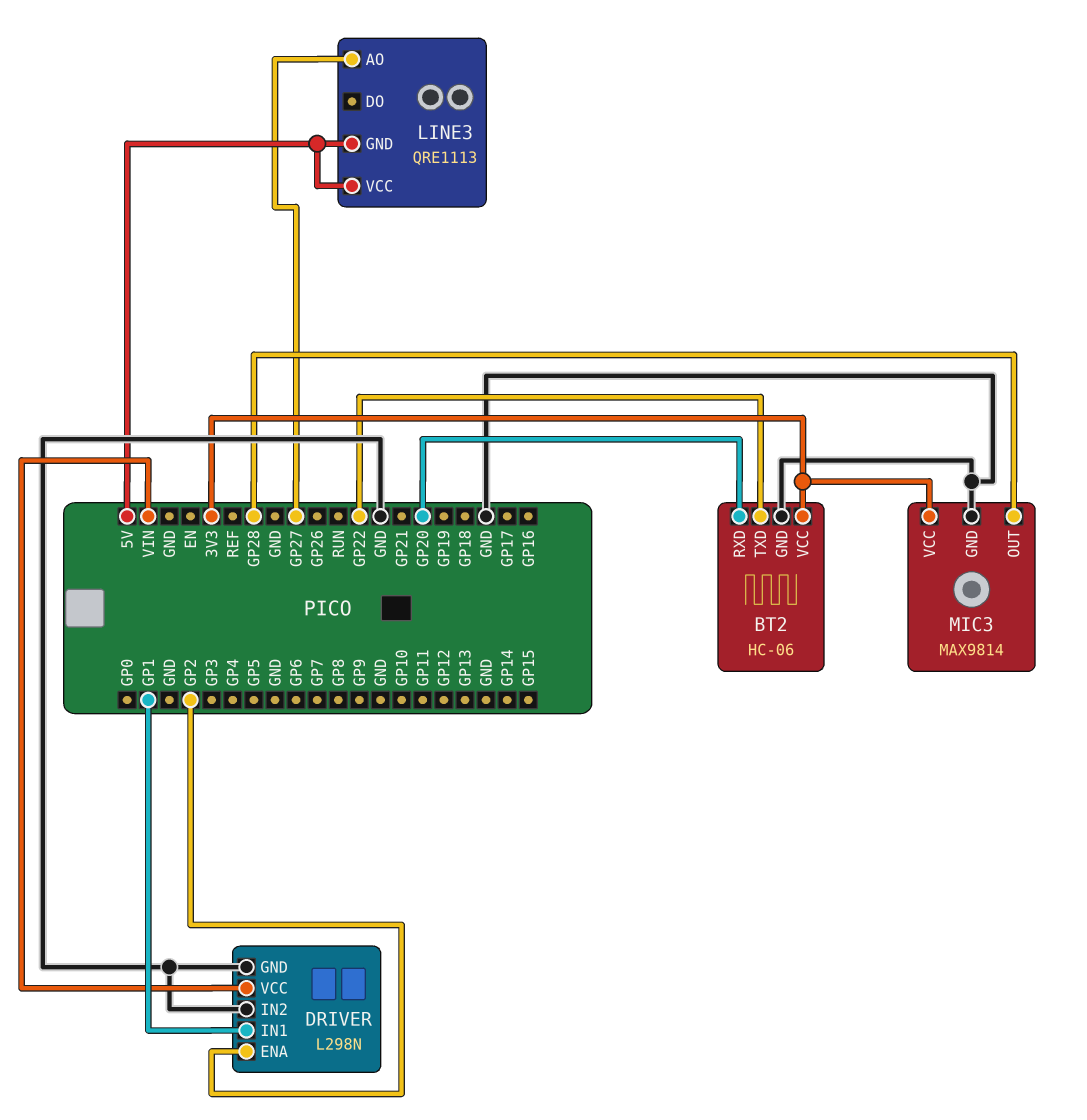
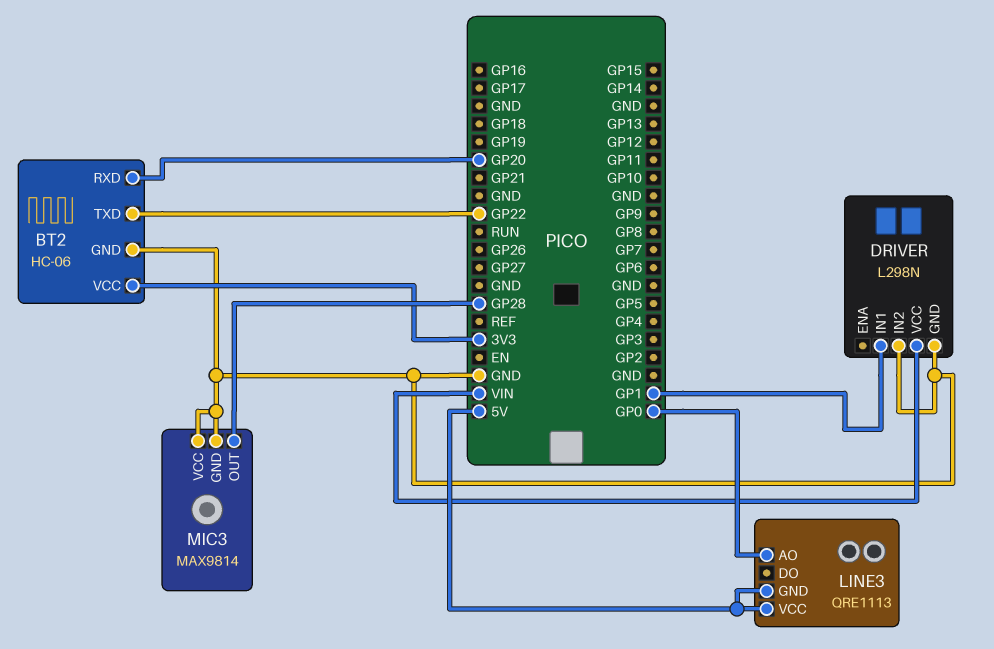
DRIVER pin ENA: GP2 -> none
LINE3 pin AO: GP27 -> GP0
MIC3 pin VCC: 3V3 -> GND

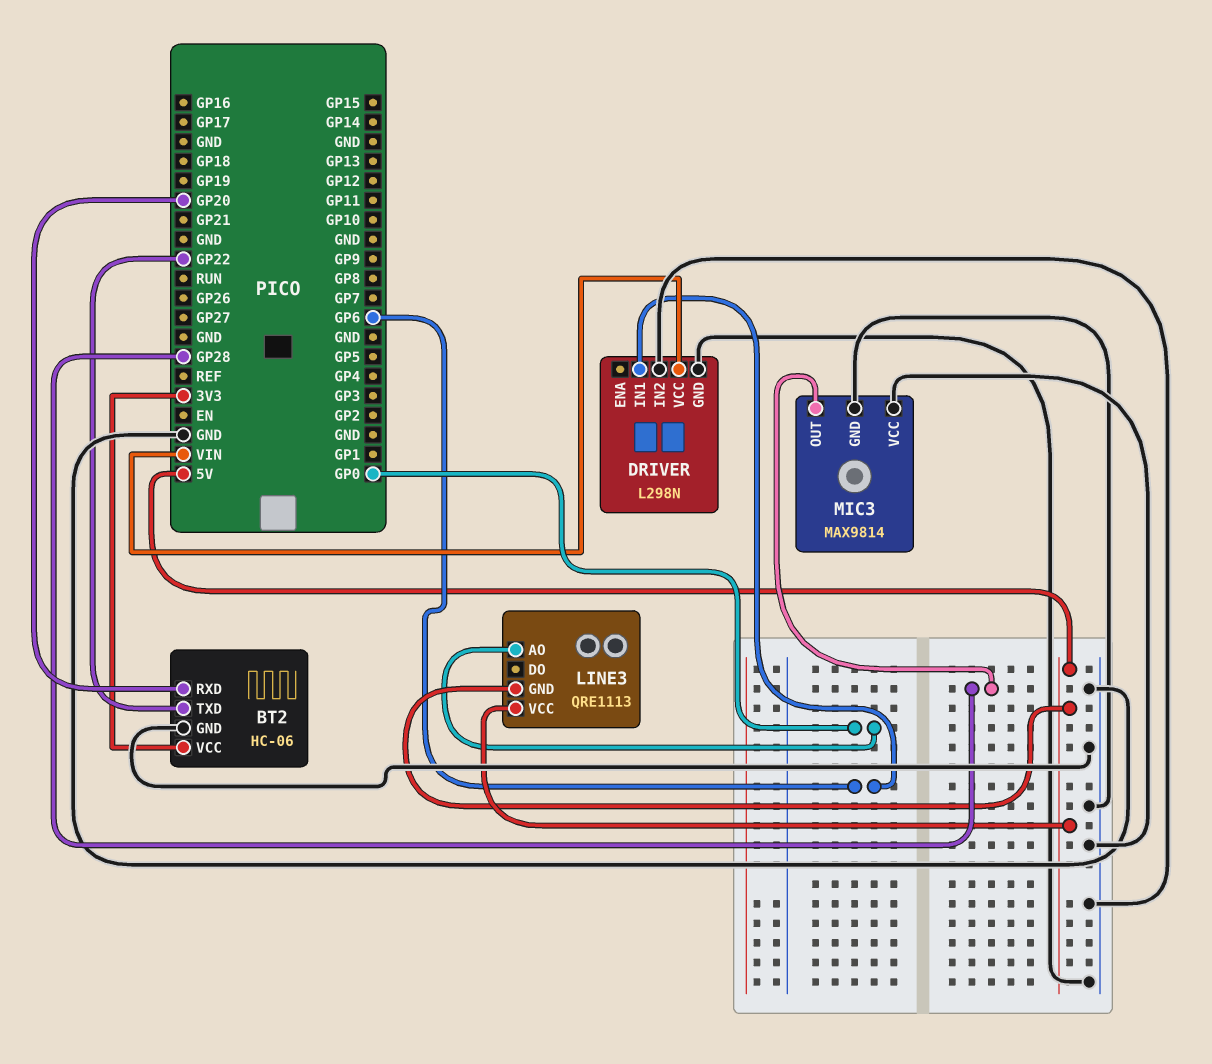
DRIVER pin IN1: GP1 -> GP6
========================
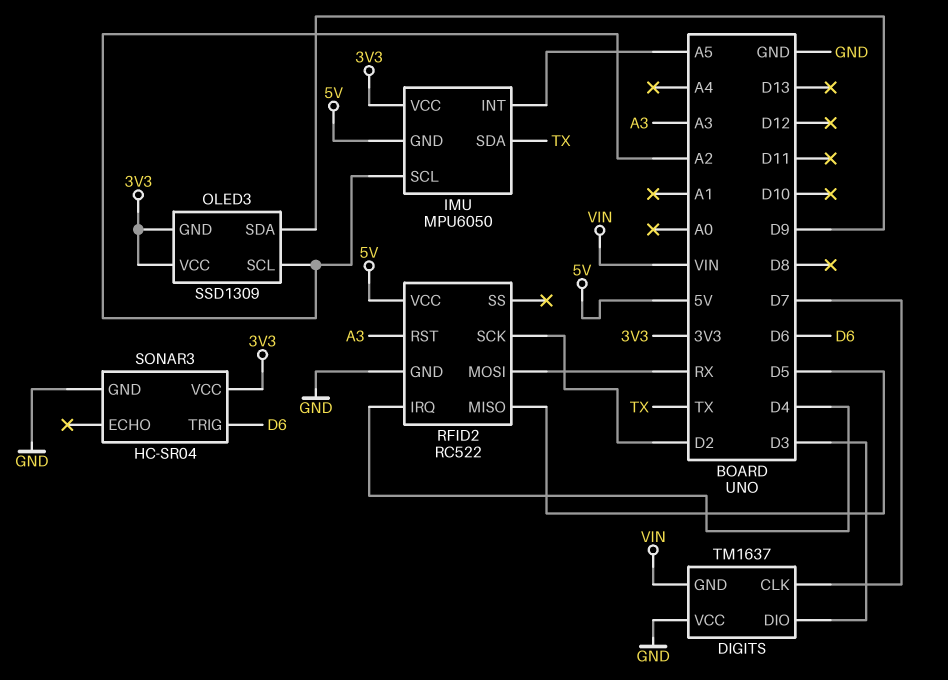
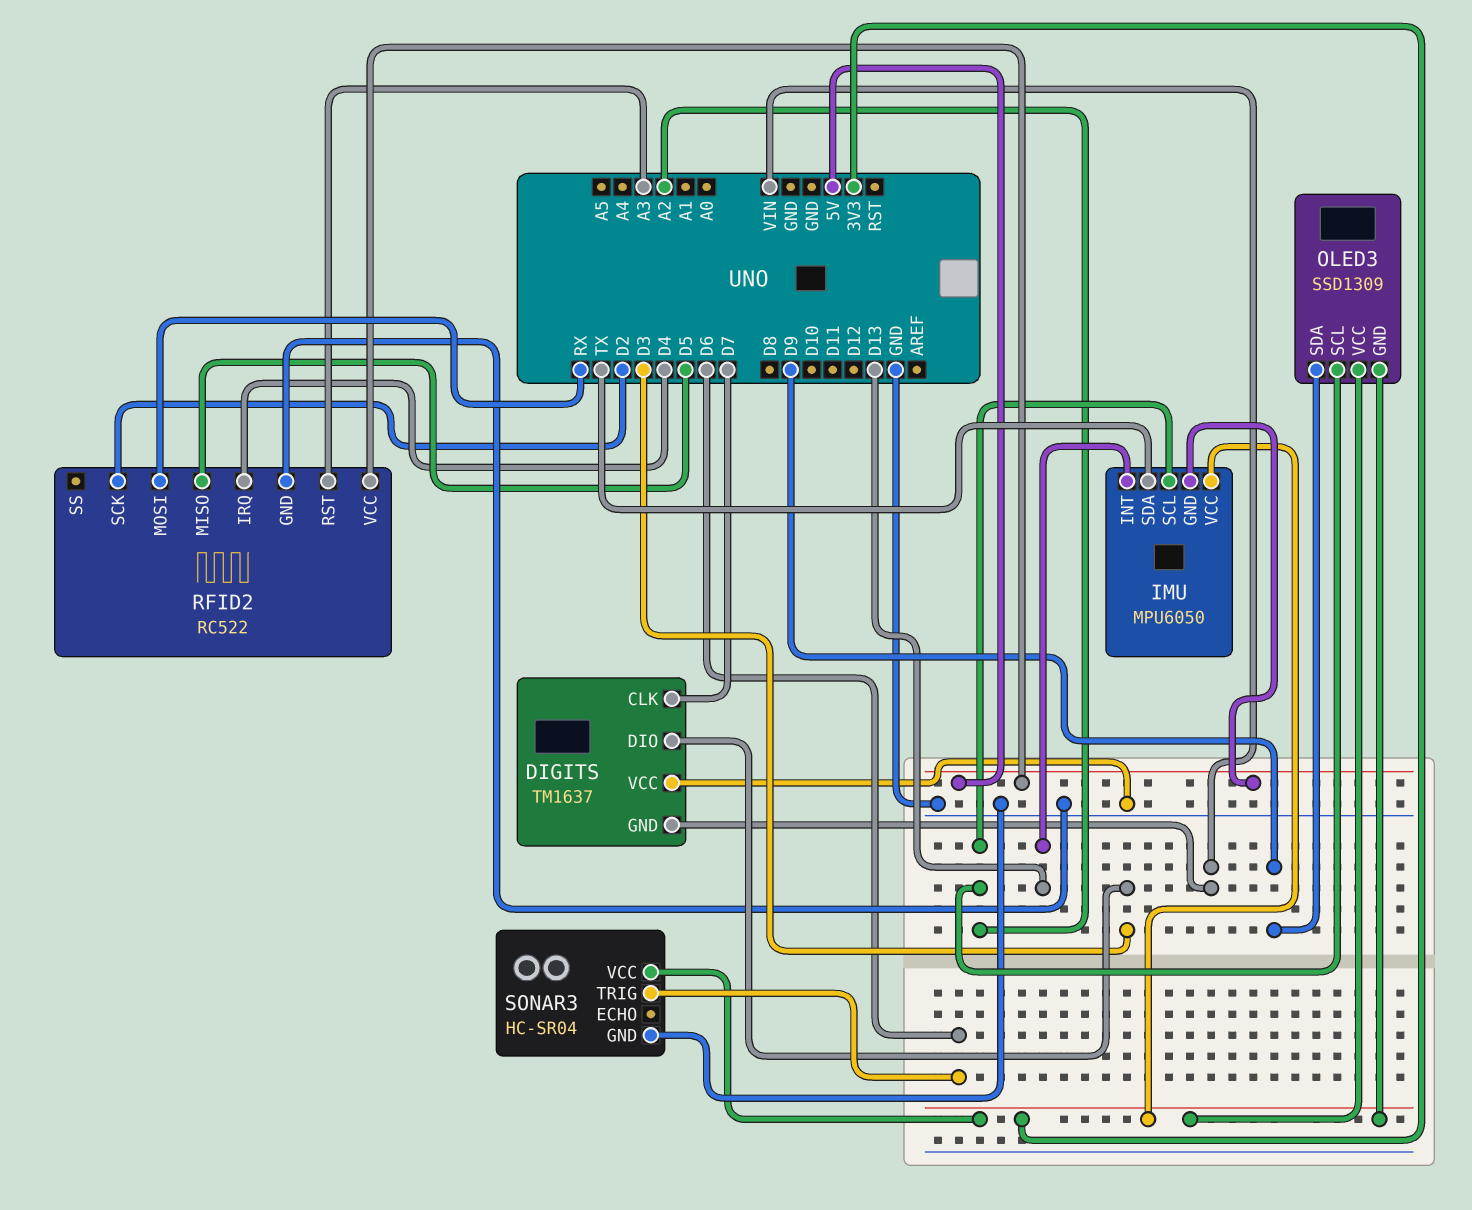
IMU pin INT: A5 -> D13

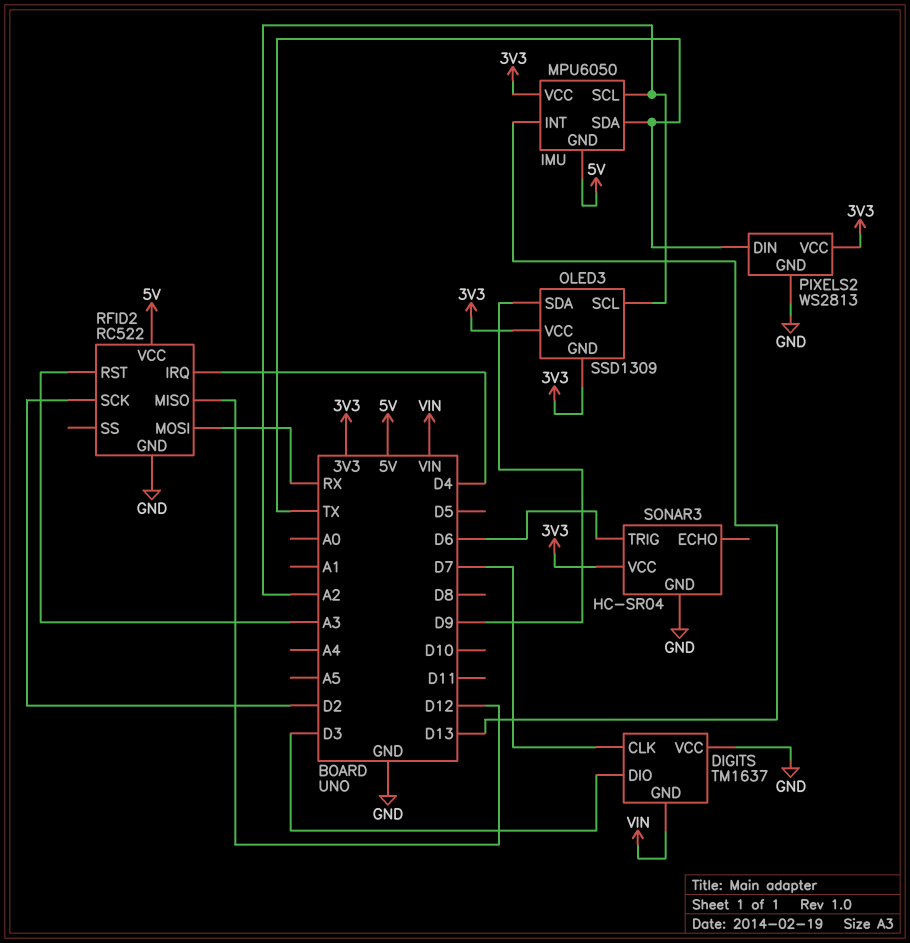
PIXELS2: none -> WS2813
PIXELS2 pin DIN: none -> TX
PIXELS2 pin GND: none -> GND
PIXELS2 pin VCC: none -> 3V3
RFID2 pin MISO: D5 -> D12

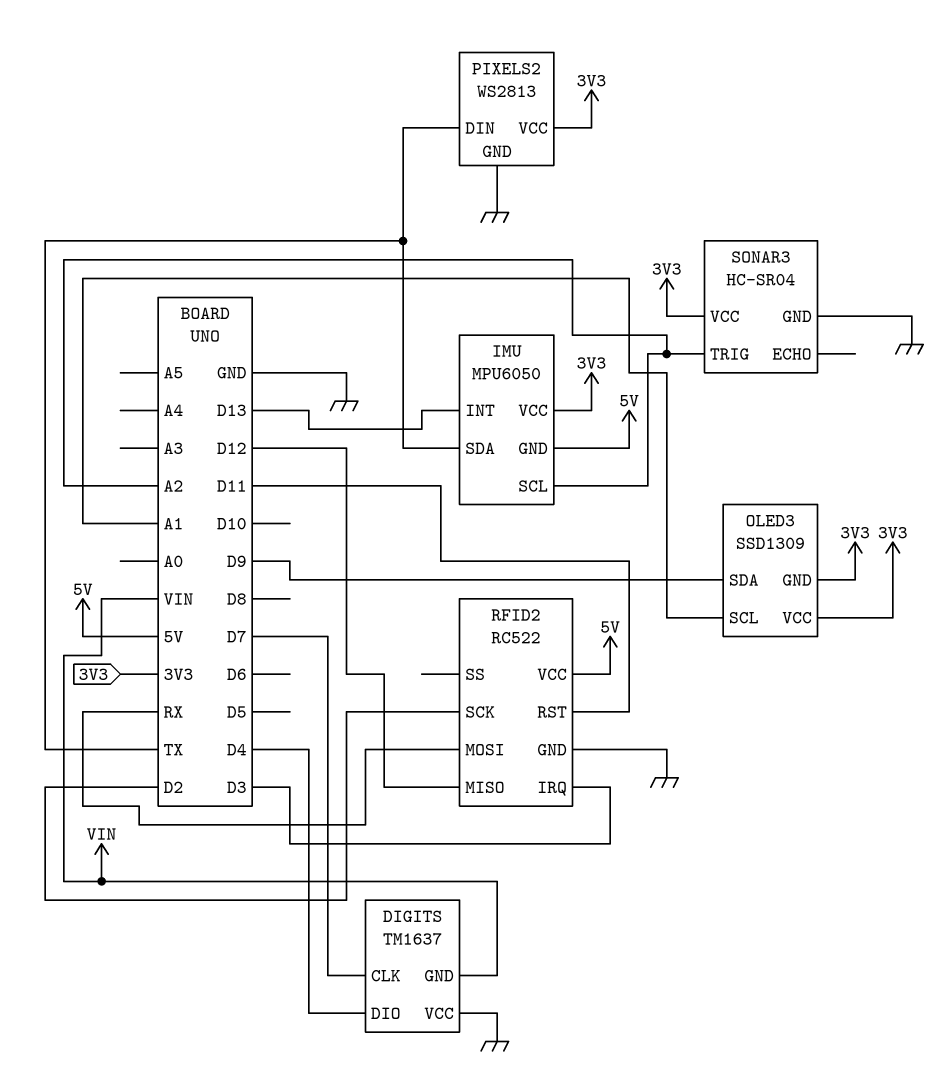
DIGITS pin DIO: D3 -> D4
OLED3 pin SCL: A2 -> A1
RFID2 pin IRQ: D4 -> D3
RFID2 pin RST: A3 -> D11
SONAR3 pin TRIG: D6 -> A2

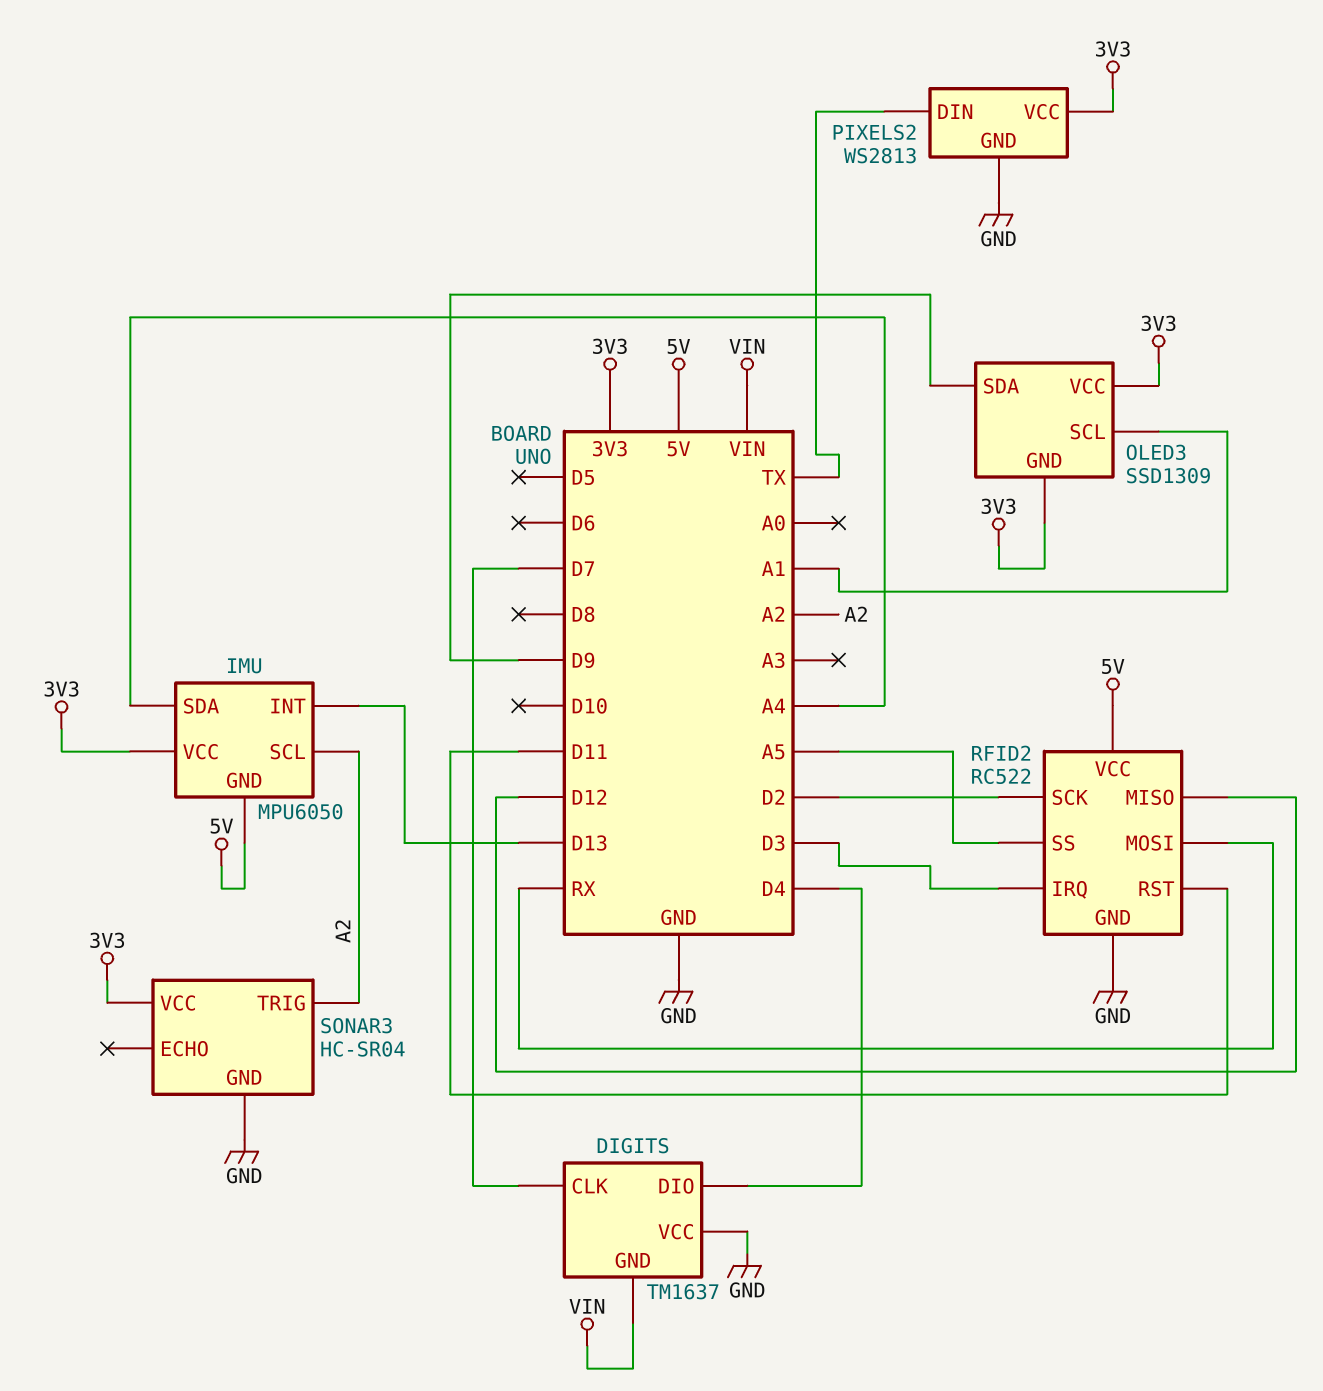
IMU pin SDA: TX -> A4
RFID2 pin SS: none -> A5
========================
• _TASK STATEMENT_:
Return exactly the lines above, from the one with "DRIVER pin ENA: GP2 -> none" up to and including the one with "DRIVER pin IN1: GP1 -> GP6", and include no pictures.

• _TASK RESPONSE_:
DRIVER pin ENA: GP2 -> none
LINE3 pin AO: GP27 -> GP0
MIC3 pin VCC: 3V3 -> GND

DRIVER pin IN1: GP1 -> GP6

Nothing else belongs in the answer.